* _Exercise goal_: An exact copy of all records is expected, minus the images.

* _Exercise data_:
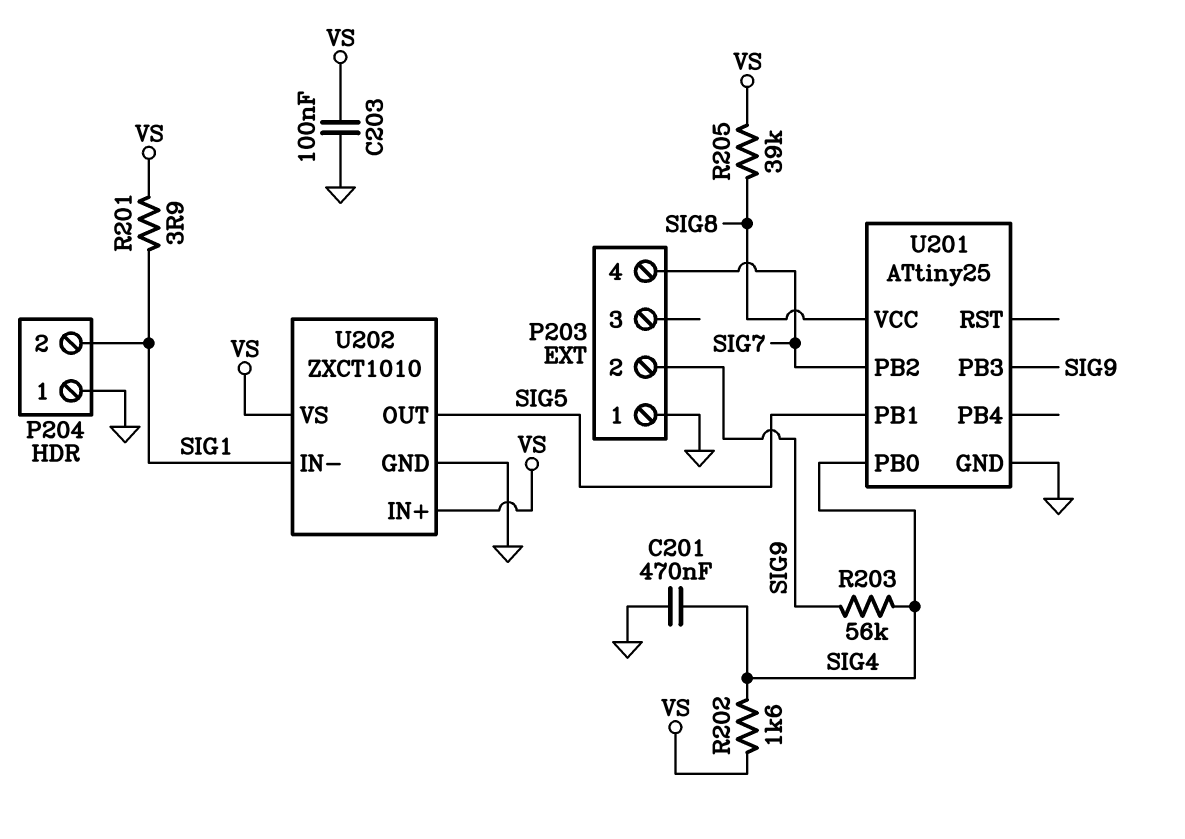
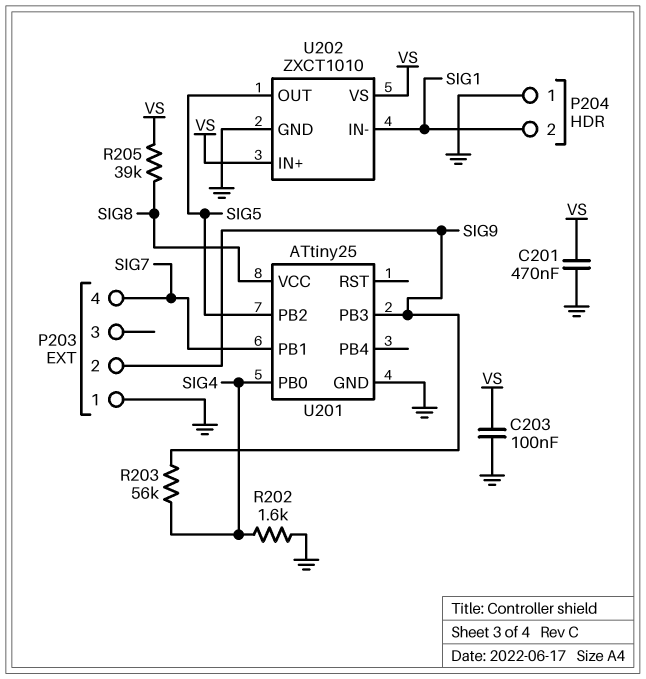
C201: 470nF (GND, SIG4) -> 470nF (GND, VS)
R201: 3.9 (SIG1, VS) -> none
R202: 1.6k (SIG4, VS) -> 1.6k (GND, SIG4)
U201 pin PB1: SIG5 -> SIG7
U201 pin PB2: SIG7 -> SIG5

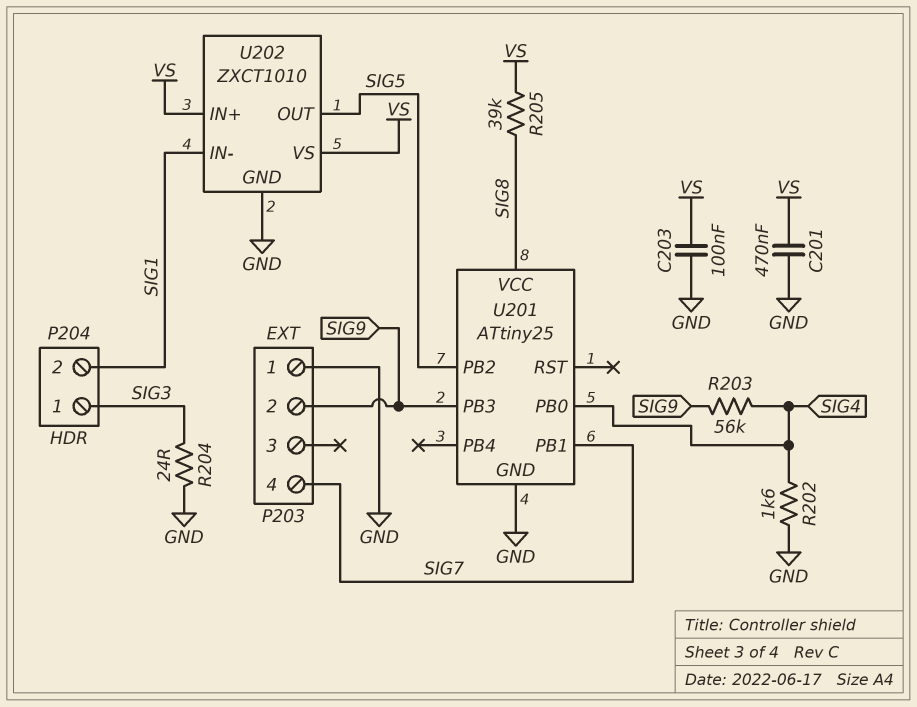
P204 pin 1: GND -> SIG3
R204: none -> 24 (GND, SIG3)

* _Final answer_:
C201: 470nF (GND, SIG4) -> 470nF (GND, VS)
R201: 3.9 (SIG1, VS) -> none
R202: 1.6k (SIG4, VS) -> 1.6k (GND, SIG4)
U201 pin PB1: SIG5 -> SIG7
U201 pin PB2: SIG7 -> SIG5

P204 pin 1: GND -> SIG3
R204: none -> 24 (GND, SIG3)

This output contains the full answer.